Exercise instructions
When a line of the listing below has the string "hoop" in it, copy that line.

Data supplied
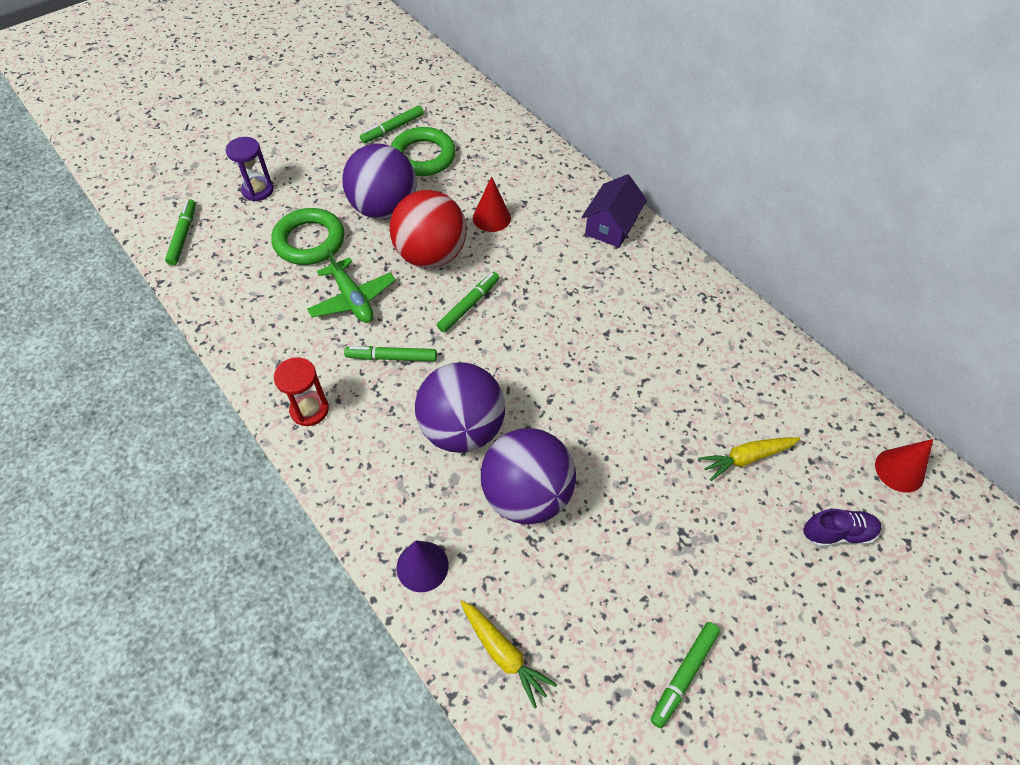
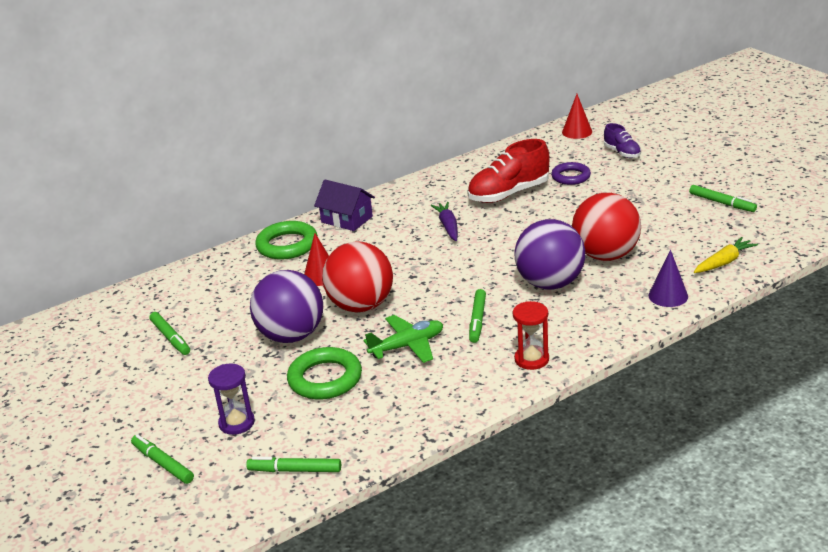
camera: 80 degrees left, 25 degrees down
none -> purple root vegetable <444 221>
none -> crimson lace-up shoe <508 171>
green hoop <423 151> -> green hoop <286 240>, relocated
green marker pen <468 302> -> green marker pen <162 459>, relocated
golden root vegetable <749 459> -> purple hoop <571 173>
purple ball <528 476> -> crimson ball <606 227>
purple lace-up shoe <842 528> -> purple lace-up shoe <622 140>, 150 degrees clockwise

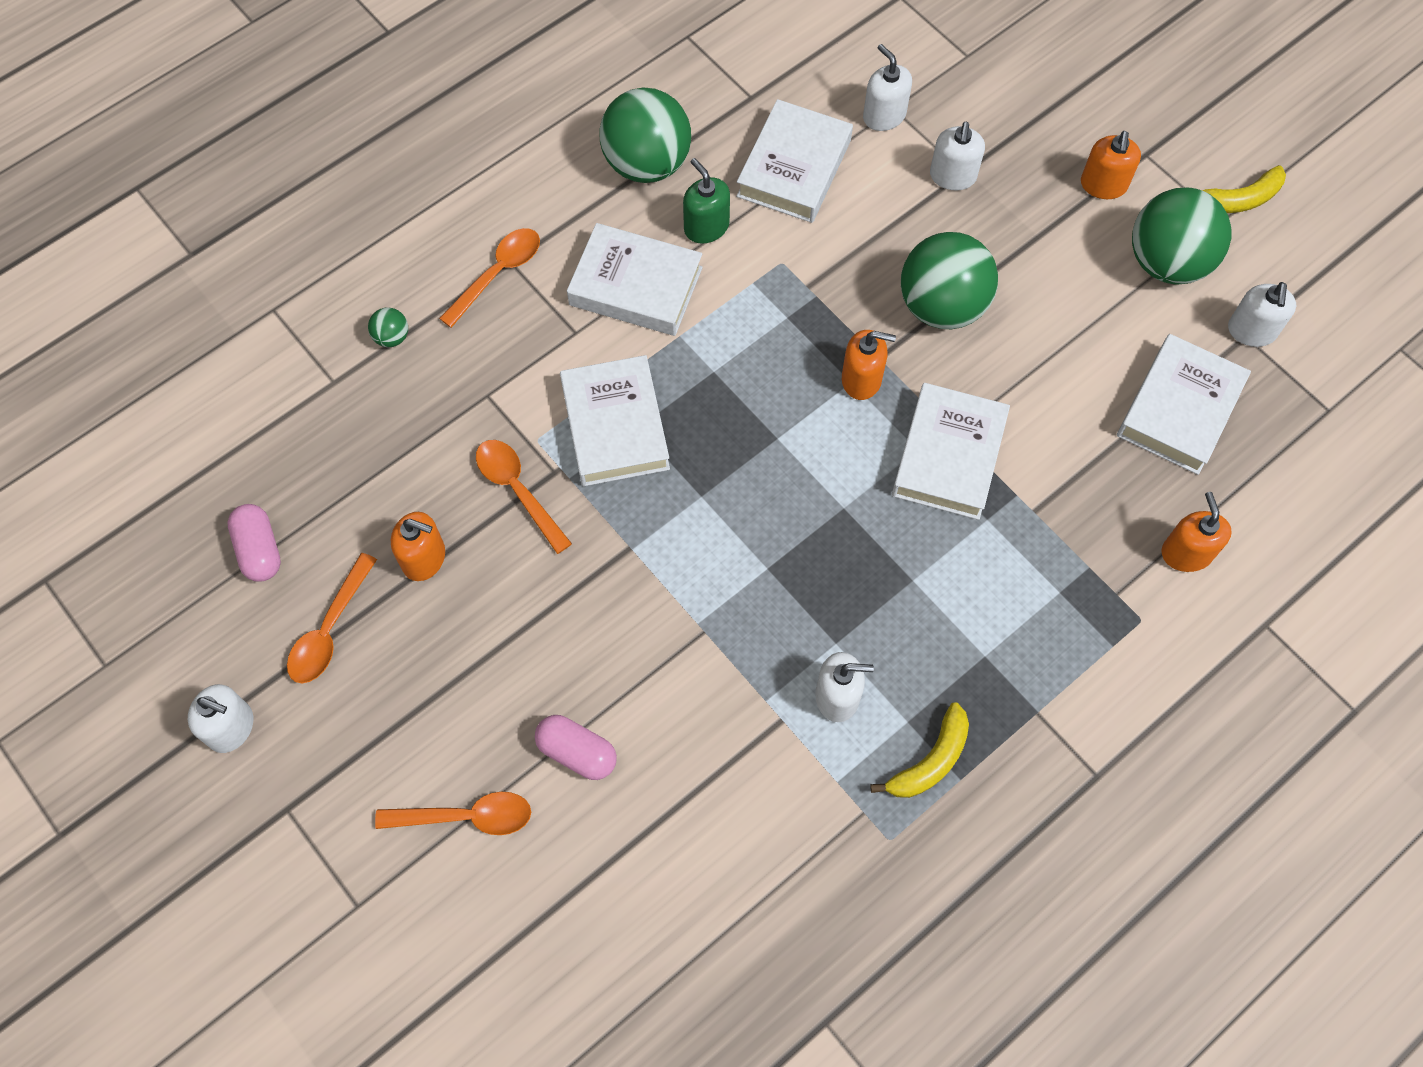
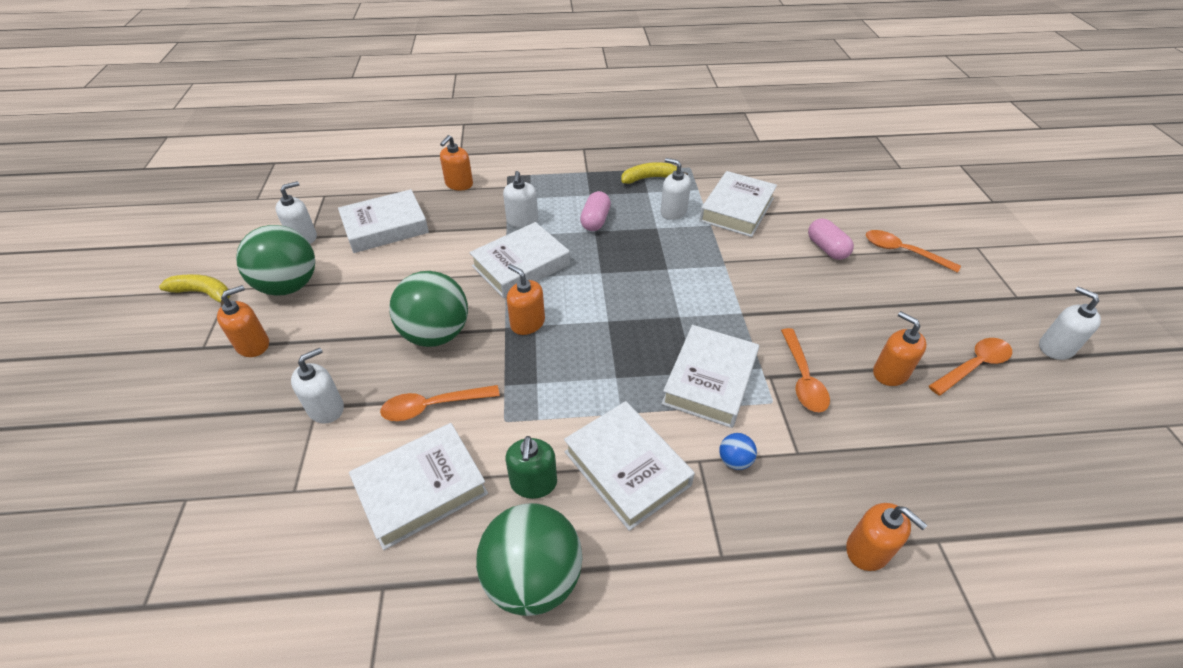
camera: 145 degrees left, 20 degrees down
none -> snow-white hardcover <738 204>
none -> royal blue ball <738 451>
rosy pill shape <254 543> -> rosy pill shape <595 211>, relocated
orange tablespoon <489 278> -> orange tablespoon <440 403>, relocated
snow-white soap pump <887 87> -> snow-white soap pump <520 199>, relocated
green ball <388 327> -> orange soap pump <886 537>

Task result
green hoop <423 151> -> green hoop <286 240>, relocated
golden root vegetable <749 459> -> purple hoop <571 173>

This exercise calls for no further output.